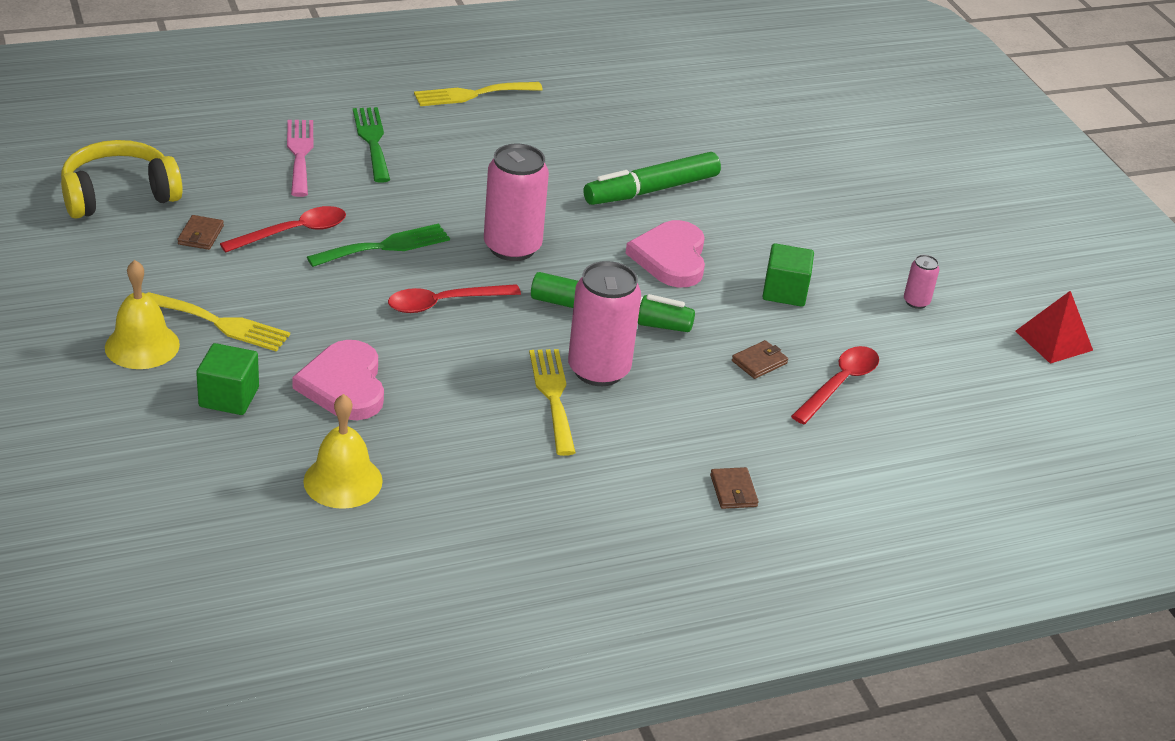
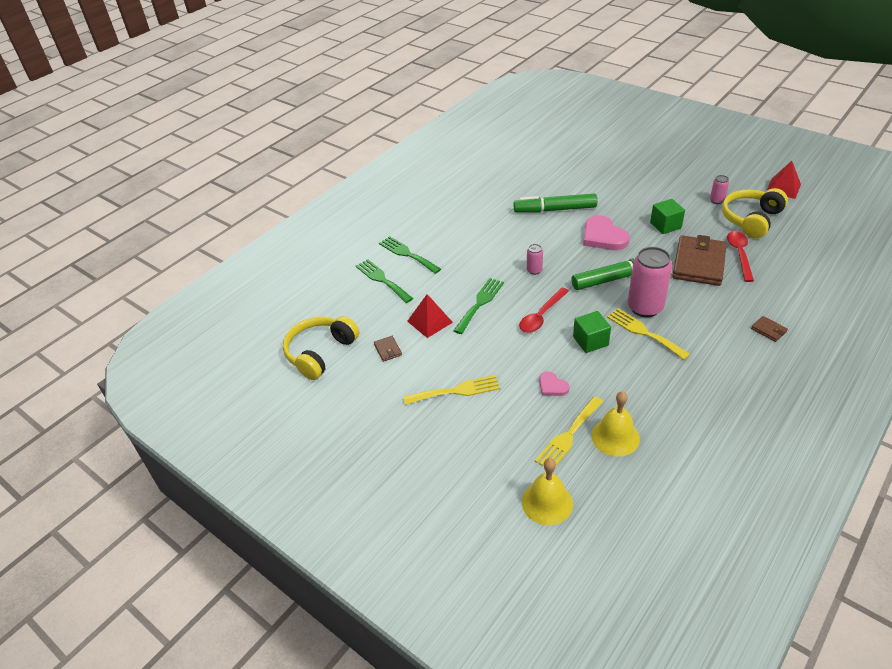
camera: 25 degrees left, 5 degrees up
(142, 346) = (434, 428): yellow bell -> yellow bell (547, 502)
(229, 397) = (509, 428): green cube -> green cube (590, 341)
(293, 232) = (430, 321): red spoon -> red pyramid
(300, 154) = (382, 280): pink fork -> green fork
(344, 385) = (552, 386): pink heart -> pink heart, size x0.52
(472, 94) = (423, 206): yellow fork -> yellow fork (568, 435)
(512, 247) = (534, 270): pink can -> pink can, size x0.47
(651, 190) = (555, 209): green marker -> green marker turned 60 degrees clockwise
(759, 362) = (698, 263): brown wallet -> brown wallet, size x2.43
(931, 352) = (751, 219): none -> yellow headphones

------------------------------

» **PROBLEM STATEMENT**
Where the string "degrees" shows up in the listing above, copy the line that holds it.

» **REPLY TO THE TASK**
camera: 25 degrees left, 5 degrees up
(651, 190) = (555, 209): green marker -> green marker turned 60 degrees clockwise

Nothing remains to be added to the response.